▶ _Task to carry out_: The response must consist of the lines below from the one with "pan (red) [246,256,417,356]" through the one with "camera: 25 degrees right, 10 degrees up", exactly as they appear and with both ends kept.

▶ _Supplied data_:
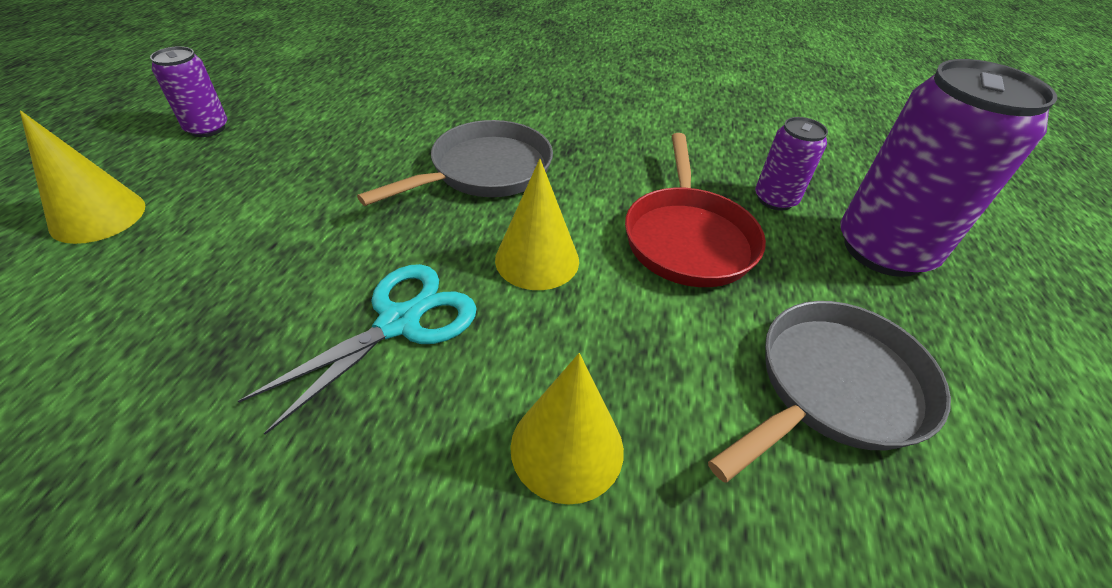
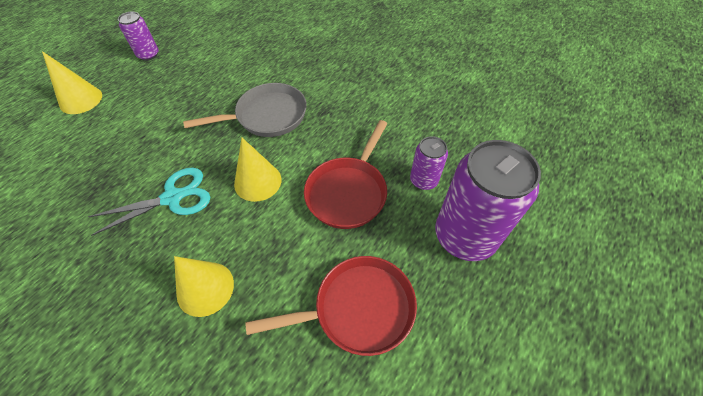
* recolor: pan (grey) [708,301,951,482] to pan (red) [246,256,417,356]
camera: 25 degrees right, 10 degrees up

---

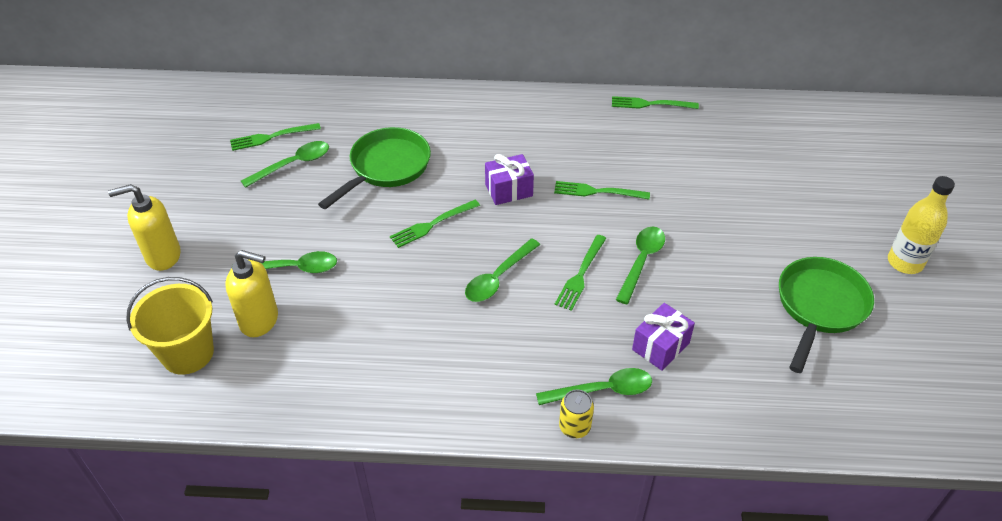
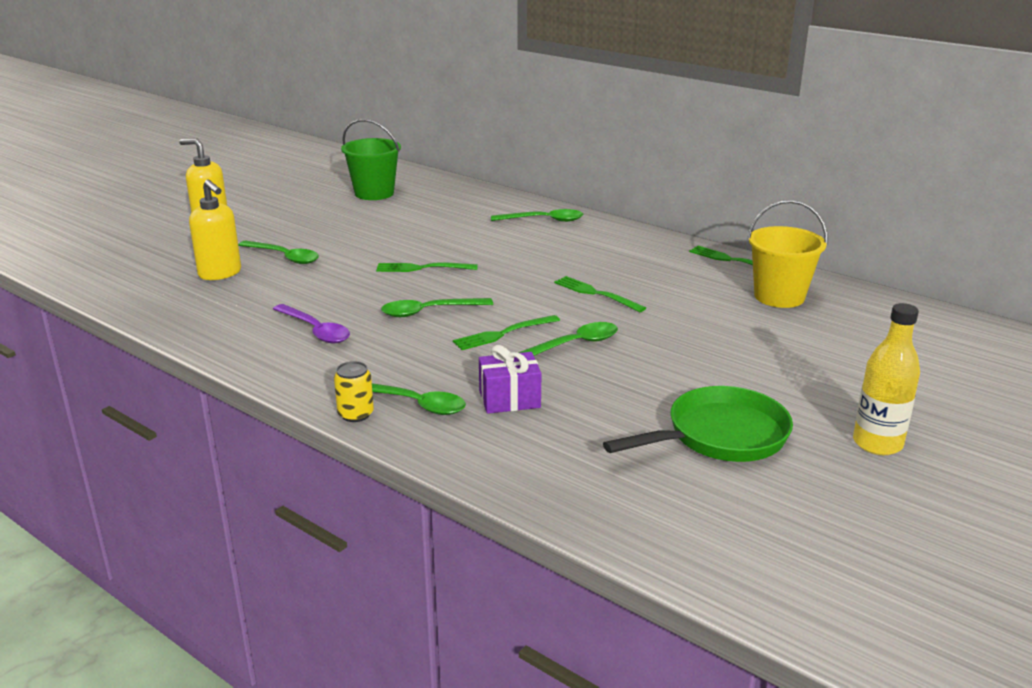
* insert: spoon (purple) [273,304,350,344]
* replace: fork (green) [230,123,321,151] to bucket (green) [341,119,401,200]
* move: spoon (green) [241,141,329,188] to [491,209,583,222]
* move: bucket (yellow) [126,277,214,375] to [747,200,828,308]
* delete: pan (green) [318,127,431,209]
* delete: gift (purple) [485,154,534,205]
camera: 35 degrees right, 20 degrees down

▶ _Answer section_:
* recolor: pan (grey) [708,301,951,482] to pan (red) [246,256,417,356]
camera: 25 degrees right, 10 degrees up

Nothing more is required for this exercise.